PROBLEM REQUIREMENTS:
Here the job is to transcribe the data exactly while omitting the images.

======== SUPPLIED MATERIAL ========

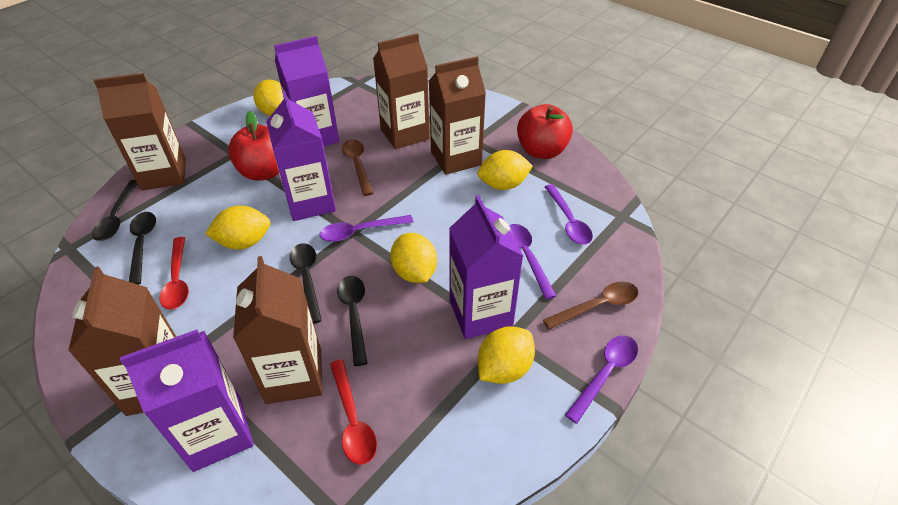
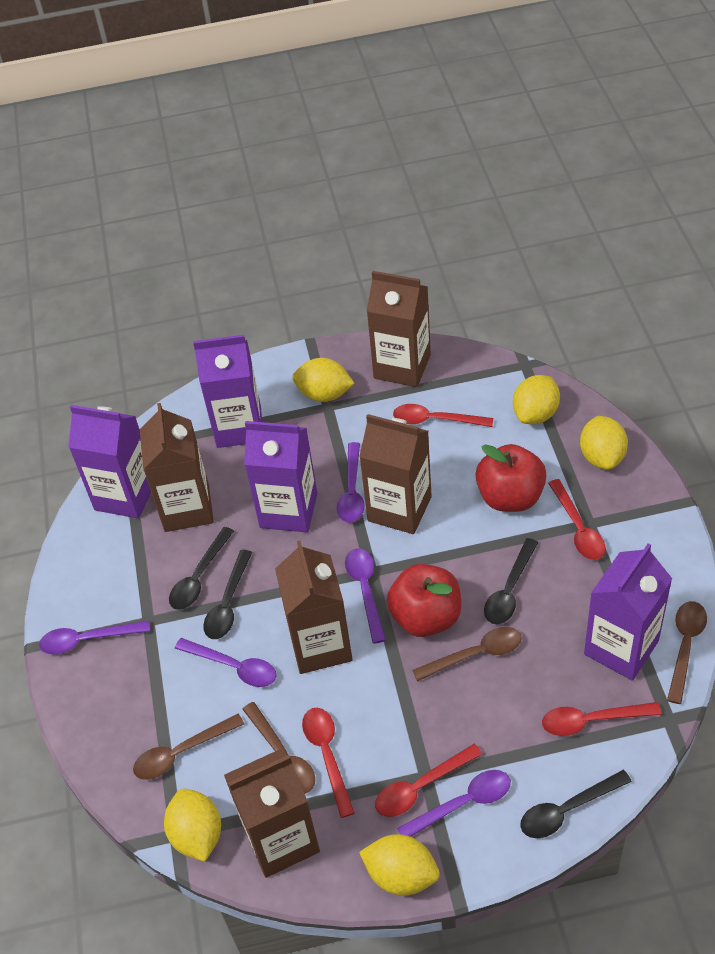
brown spoon: 2 -> 4
purple spoon: 4 -> 5
red spoon: 2 -> 5

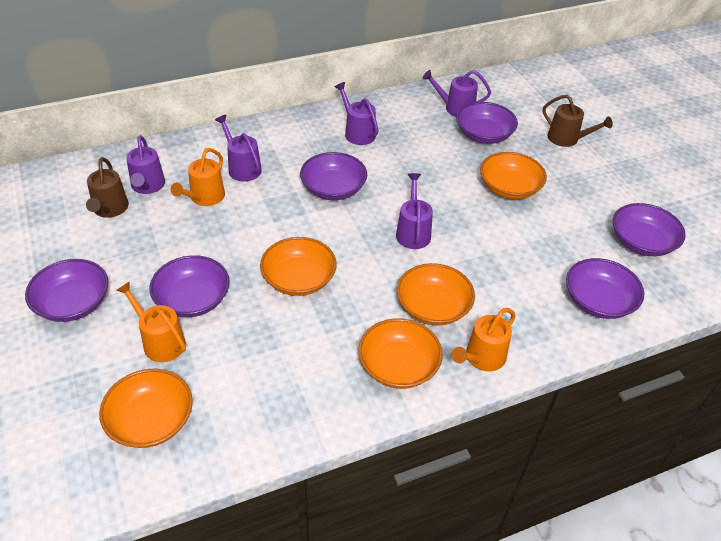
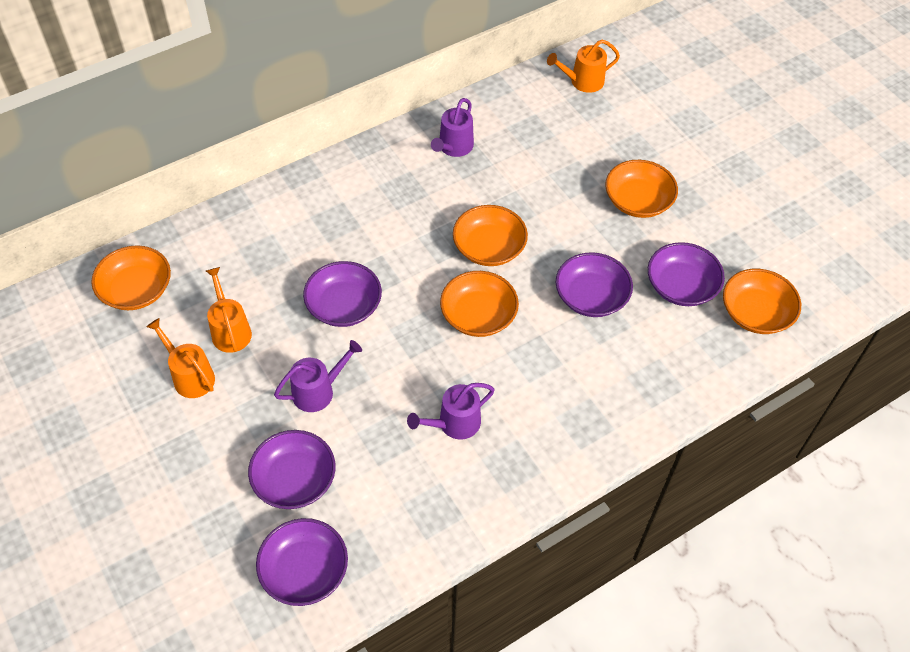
brown watering can: 2 -> 0
purple bowl: 6 -> 5
purple watering can: 5 -> 3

========

WRITTEN ANSWER:
brown spoon: 2 -> 4
purple spoon: 4 -> 5
red spoon: 2 -> 5

brown watering can: 2 -> 0
purple bowl: 6 -> 5
purple watering can: 5 -> 3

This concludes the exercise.